Exercise aim -> Report the number of lines of the listing below containing the string "traffic", with nothing added.

Source records ->
┄┄┄┄┄┄┄┄┄┄
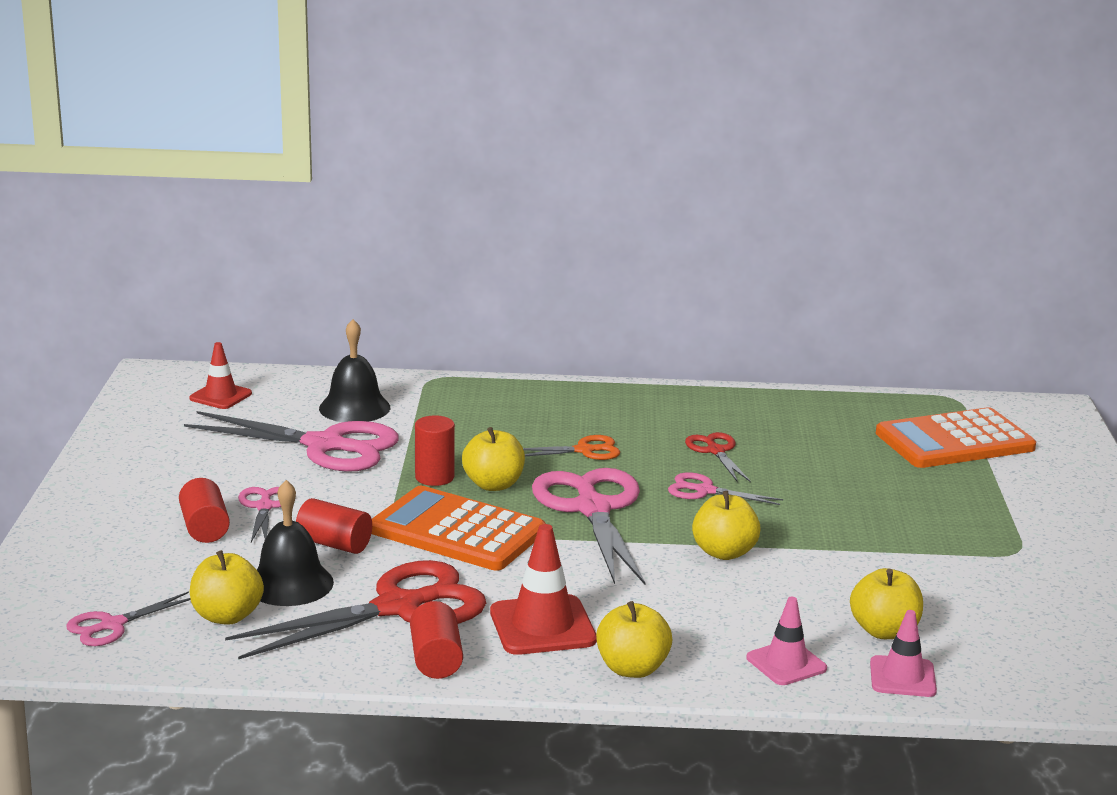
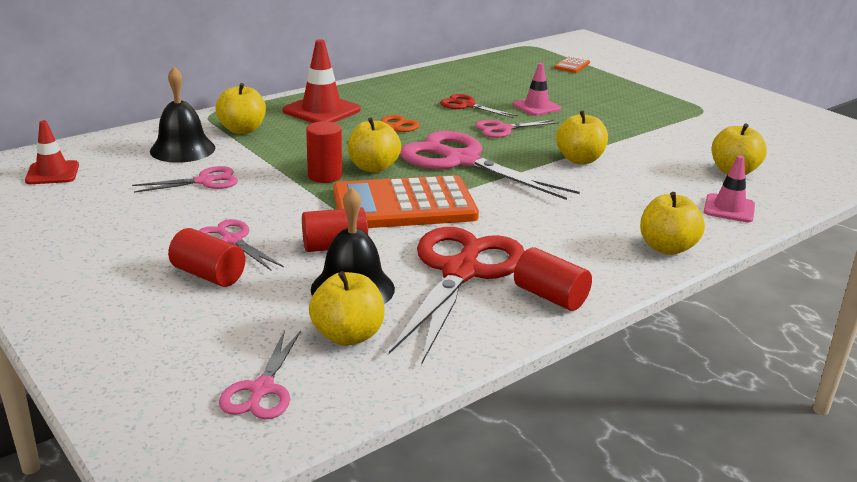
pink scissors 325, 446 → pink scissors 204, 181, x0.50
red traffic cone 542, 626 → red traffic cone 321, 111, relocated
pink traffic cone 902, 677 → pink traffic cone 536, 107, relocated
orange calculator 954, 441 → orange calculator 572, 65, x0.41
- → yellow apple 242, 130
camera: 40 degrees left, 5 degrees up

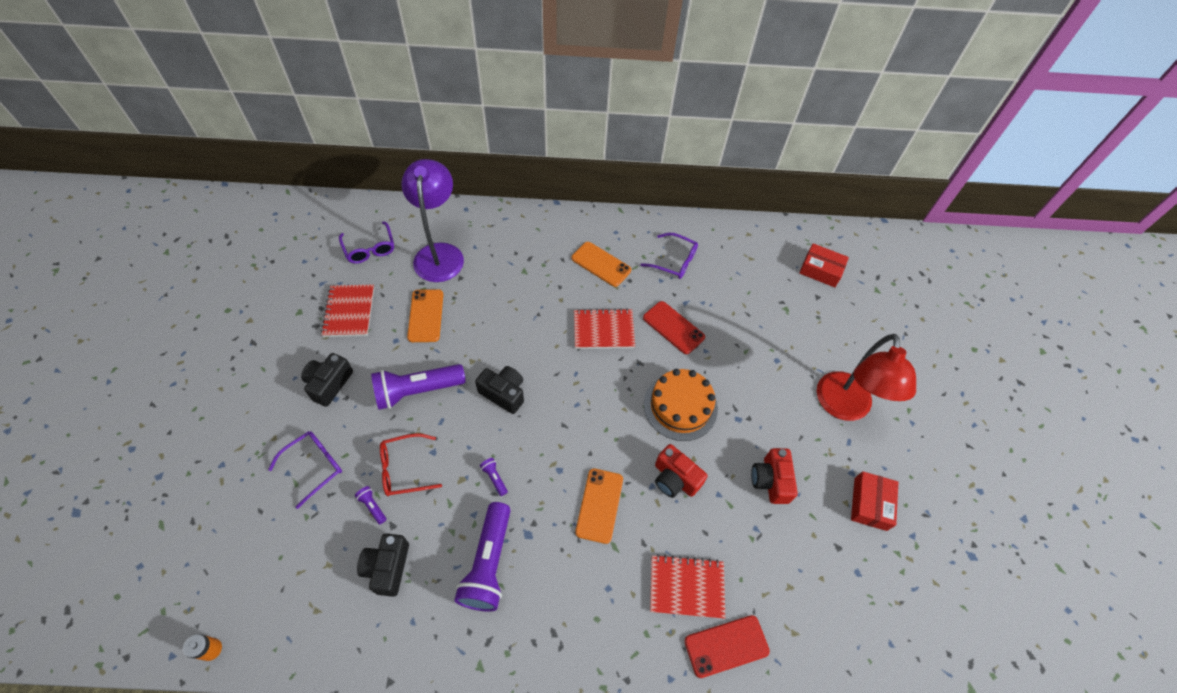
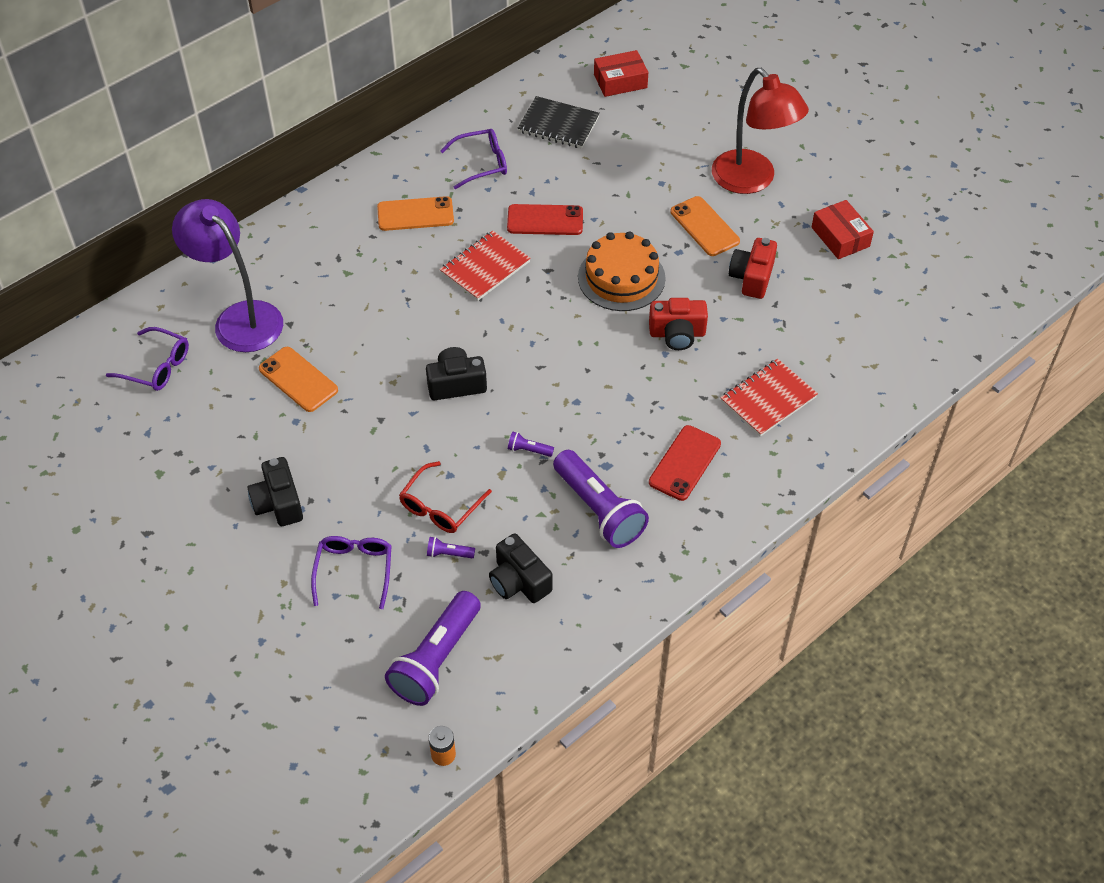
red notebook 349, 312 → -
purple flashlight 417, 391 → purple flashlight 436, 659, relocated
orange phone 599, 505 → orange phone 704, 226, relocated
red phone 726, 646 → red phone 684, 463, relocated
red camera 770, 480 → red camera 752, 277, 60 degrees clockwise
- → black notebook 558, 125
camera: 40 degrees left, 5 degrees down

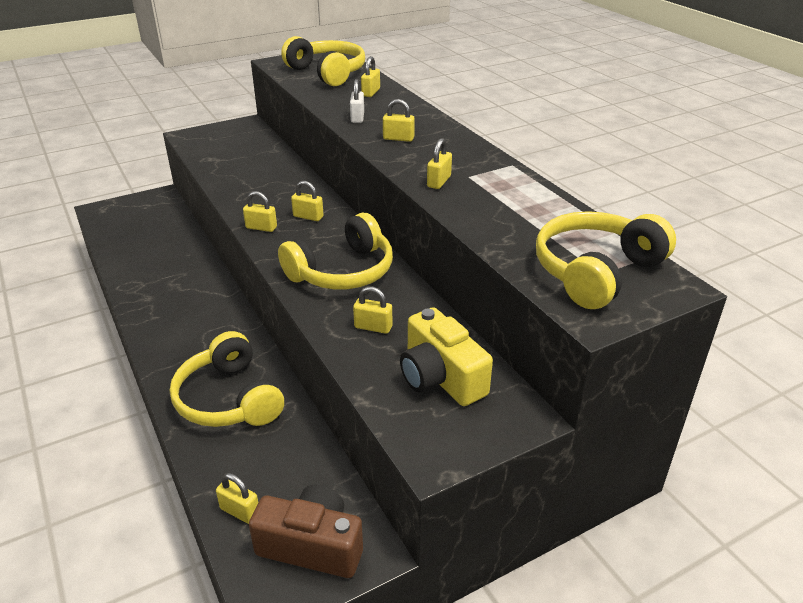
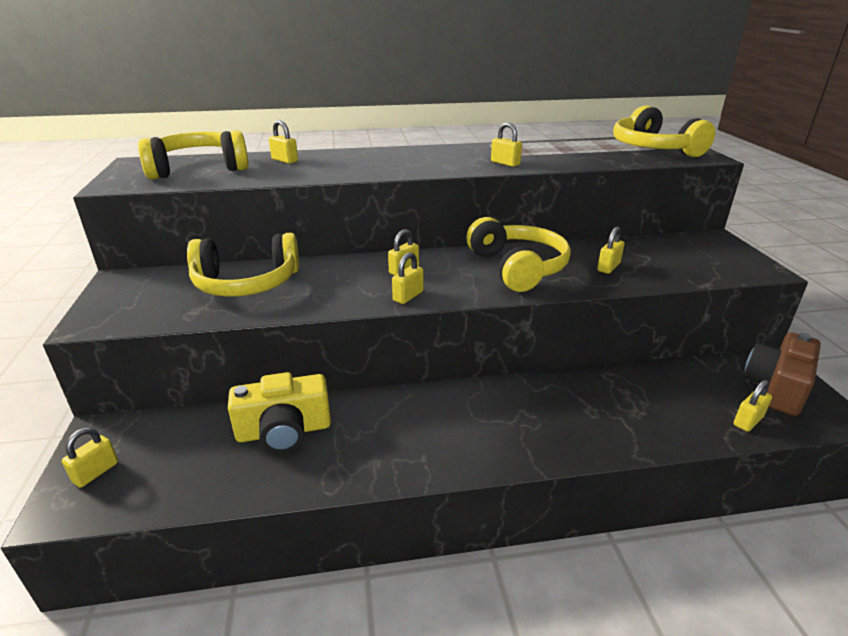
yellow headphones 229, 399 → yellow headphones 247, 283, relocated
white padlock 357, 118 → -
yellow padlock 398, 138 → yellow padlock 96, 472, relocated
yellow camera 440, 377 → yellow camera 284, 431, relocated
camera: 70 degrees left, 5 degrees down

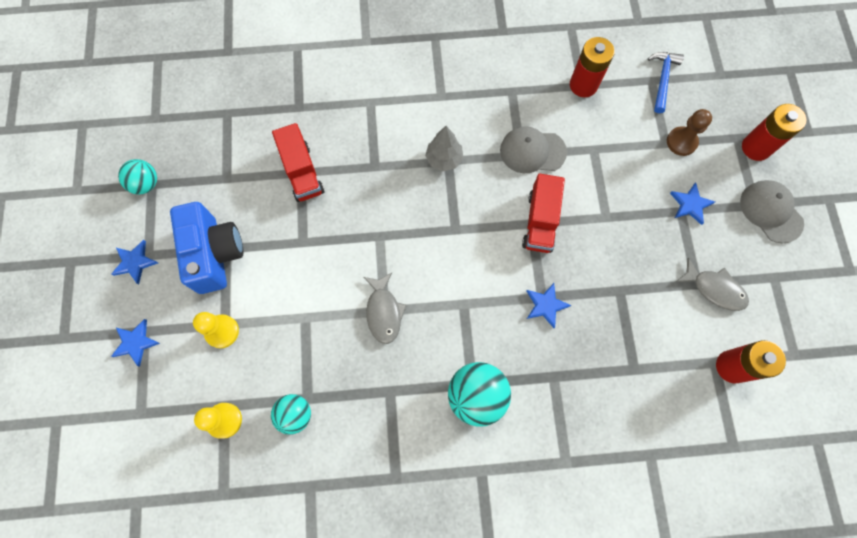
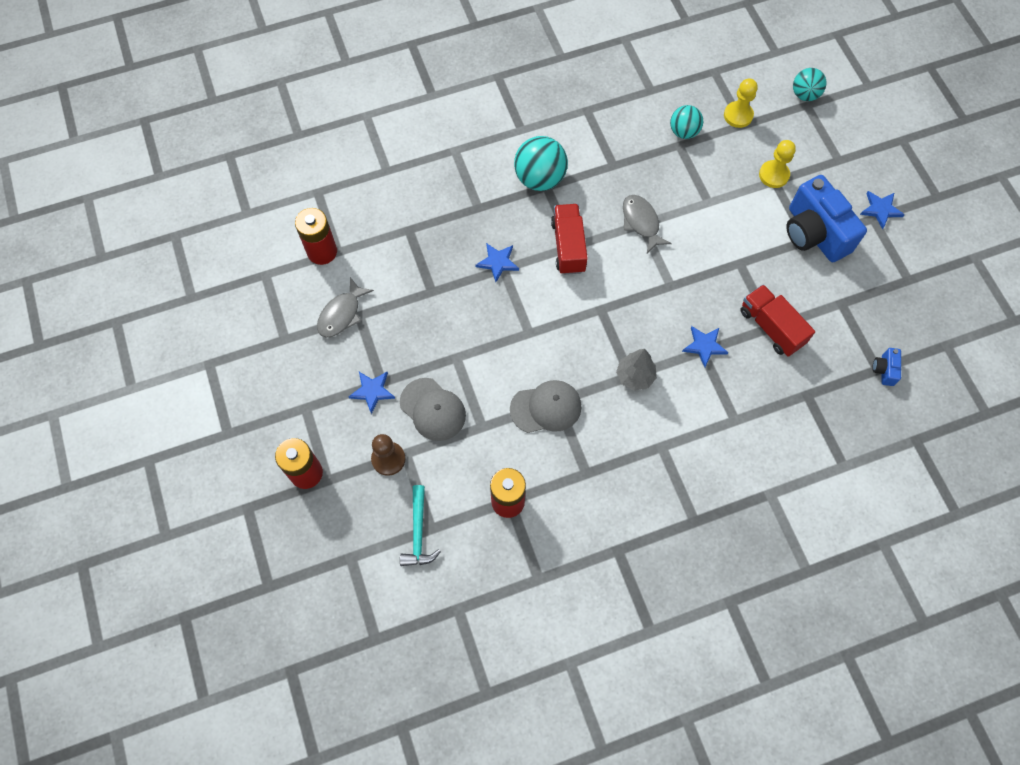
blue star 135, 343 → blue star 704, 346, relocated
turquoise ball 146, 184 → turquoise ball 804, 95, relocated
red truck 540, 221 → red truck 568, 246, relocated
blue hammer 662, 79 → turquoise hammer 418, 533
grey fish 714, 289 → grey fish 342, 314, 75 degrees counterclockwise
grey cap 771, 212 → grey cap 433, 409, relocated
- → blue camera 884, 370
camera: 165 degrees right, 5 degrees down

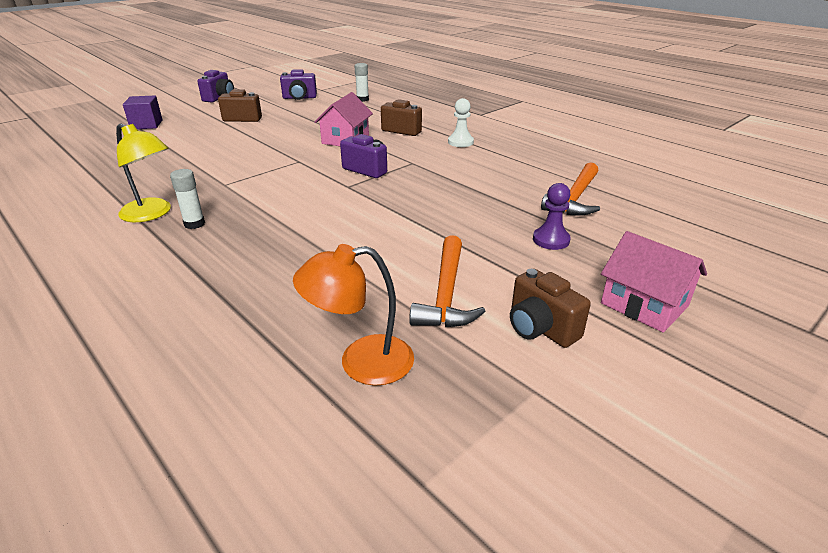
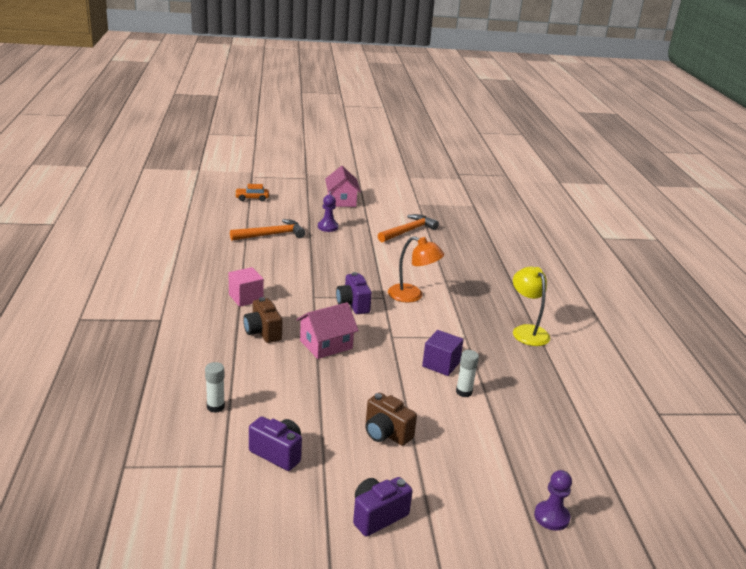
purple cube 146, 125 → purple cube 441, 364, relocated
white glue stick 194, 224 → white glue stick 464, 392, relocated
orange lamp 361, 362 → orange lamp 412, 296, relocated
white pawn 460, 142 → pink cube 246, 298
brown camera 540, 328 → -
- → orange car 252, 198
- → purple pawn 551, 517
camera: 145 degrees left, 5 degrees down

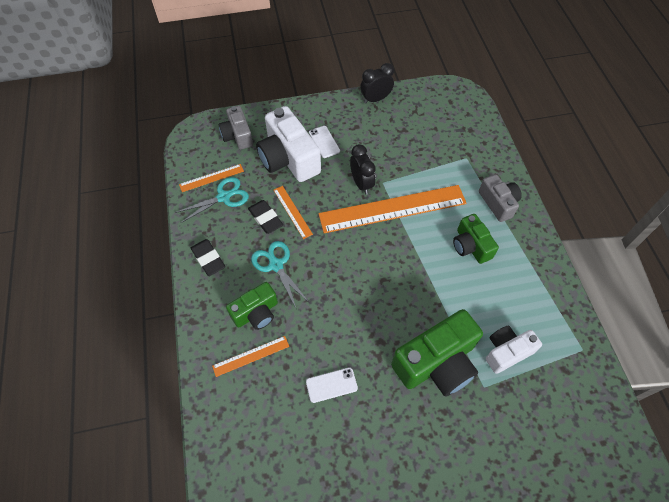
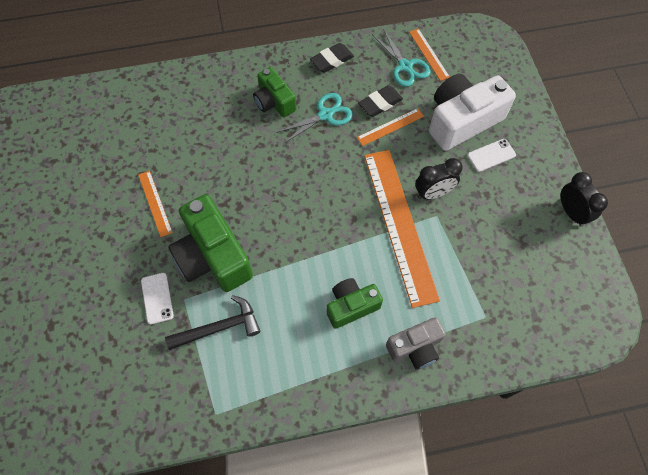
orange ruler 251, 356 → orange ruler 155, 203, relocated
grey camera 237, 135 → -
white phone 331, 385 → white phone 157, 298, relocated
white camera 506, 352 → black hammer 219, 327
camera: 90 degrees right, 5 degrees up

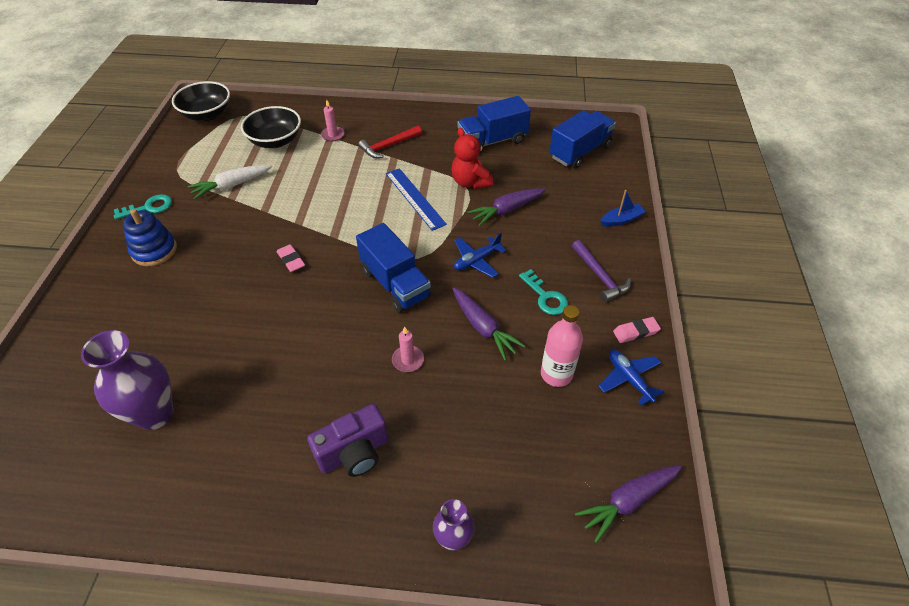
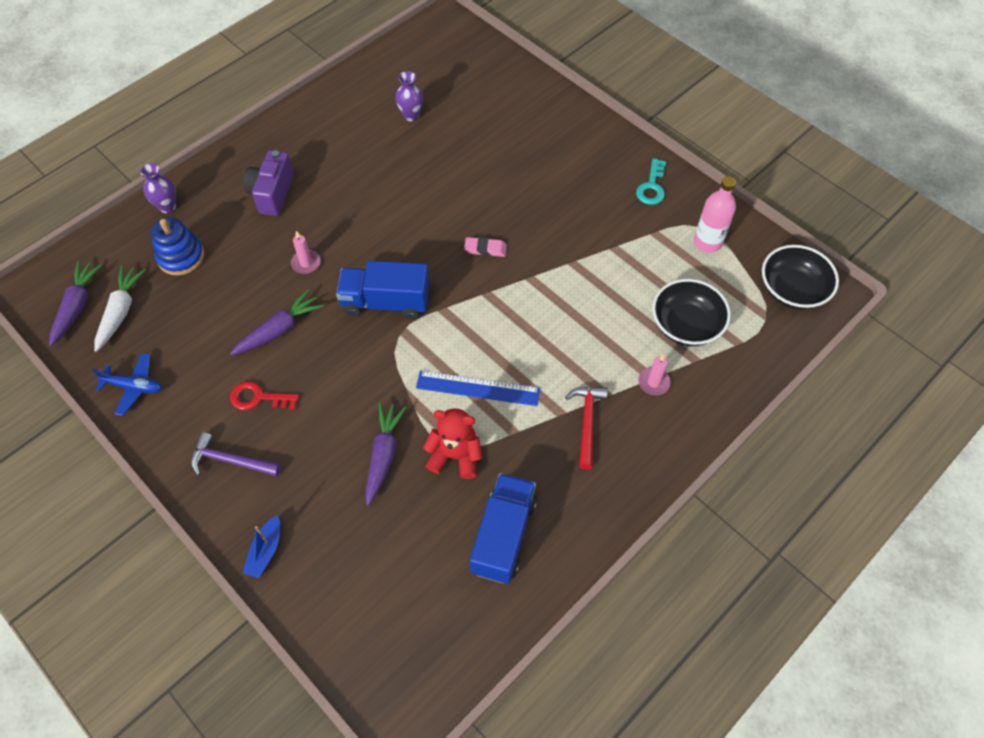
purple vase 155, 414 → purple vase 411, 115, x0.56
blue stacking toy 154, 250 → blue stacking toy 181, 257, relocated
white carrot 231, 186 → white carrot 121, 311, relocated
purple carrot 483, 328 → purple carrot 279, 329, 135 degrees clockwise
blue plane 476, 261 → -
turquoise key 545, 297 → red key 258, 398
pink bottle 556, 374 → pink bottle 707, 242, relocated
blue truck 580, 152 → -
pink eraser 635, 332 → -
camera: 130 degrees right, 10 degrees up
┄┄┄┄┄┄┄┄┄┄
Solved problem -> 2